Graphic revision entries
──────
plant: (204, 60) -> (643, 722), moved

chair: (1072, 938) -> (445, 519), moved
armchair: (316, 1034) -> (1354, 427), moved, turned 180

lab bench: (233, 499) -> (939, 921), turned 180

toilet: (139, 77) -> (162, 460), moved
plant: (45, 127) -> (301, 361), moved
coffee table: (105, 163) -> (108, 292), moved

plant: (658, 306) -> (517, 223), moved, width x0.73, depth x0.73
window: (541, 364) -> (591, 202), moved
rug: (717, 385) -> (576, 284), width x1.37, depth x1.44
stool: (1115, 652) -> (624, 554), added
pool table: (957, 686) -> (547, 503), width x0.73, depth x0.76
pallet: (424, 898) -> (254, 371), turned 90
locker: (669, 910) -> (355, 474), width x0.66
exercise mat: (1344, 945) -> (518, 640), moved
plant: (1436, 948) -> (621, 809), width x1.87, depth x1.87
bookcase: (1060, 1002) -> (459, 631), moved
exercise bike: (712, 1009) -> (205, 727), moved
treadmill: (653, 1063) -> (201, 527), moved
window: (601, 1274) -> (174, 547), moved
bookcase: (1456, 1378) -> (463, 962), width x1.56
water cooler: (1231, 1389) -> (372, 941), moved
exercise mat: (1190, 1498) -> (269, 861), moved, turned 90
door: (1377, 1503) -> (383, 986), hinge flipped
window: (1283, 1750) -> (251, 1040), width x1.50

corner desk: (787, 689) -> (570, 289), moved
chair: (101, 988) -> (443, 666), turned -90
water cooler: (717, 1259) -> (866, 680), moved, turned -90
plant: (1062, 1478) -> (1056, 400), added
──────
> [Work task]: Output the records above exactly as written.

> [Answer to this problem]:
plant: (204, 60) -> (643, 722), moved

chair: (1072, 938) -> (445, 519), moved
armchair: (316, 1034) -> (1354, 427), moved, turned 180

lab bench: (233, 499) -> (939, 921), turned 180

toilet: (139, 77) -> (162, 460), moved
plant: (45, 127) -> (301, 361), moved
coffee table: (105, 163) -> (108, 292), moved

plant: (658, 306) -> (517, 223), moved, width x0.73, depth x0.73
window: (541, 364) -> (591, 202), moved
rug: (717, 385) -> (576, 284), width x1.37, depth x1.44
stool: (1115, 652) -> (624, 554), added
pool table: (957, 686) -> (547, 503), width x0.73, depth x0.76
pallet: (424, 898) -> (254, 371), turned 90
locker: (669, 910) -> (355, 474), width x0.66
exercise mat: (1344, 945) -> (518, 640), moved
plant: (1436, 948) -> (621, 809), width x1.87, depth x1.87
bookcase: (1060, 1002) -> (459, 631), moved
exercise bike: (712, 1009) -> (205, 727), moved
treadmill: (653, 1063) -> (201, 527), moved
window: (601, 1274) -> (174, 547), moved
bookcase: (1456, 1378) -> (463, 962), width x1.56
water cooler: (1231, 1389) -> (372, 941), moved
exercise mat: (1190, 1498) -> (269, 861), moved, turned 90
door: (1377, 1503) -> (383, 986), hinge flipped
window: (1283, 1750) -> (251, 1040), width x1.50

corner desk: (787, 689) -> (570, 289), moved
chair: (101, 988) -> (443, 666), turned -90
water cooler: (717, 1259) -> (866, 680), moved, turned -90
plant: (1062, 1478) -> (1056, 400), added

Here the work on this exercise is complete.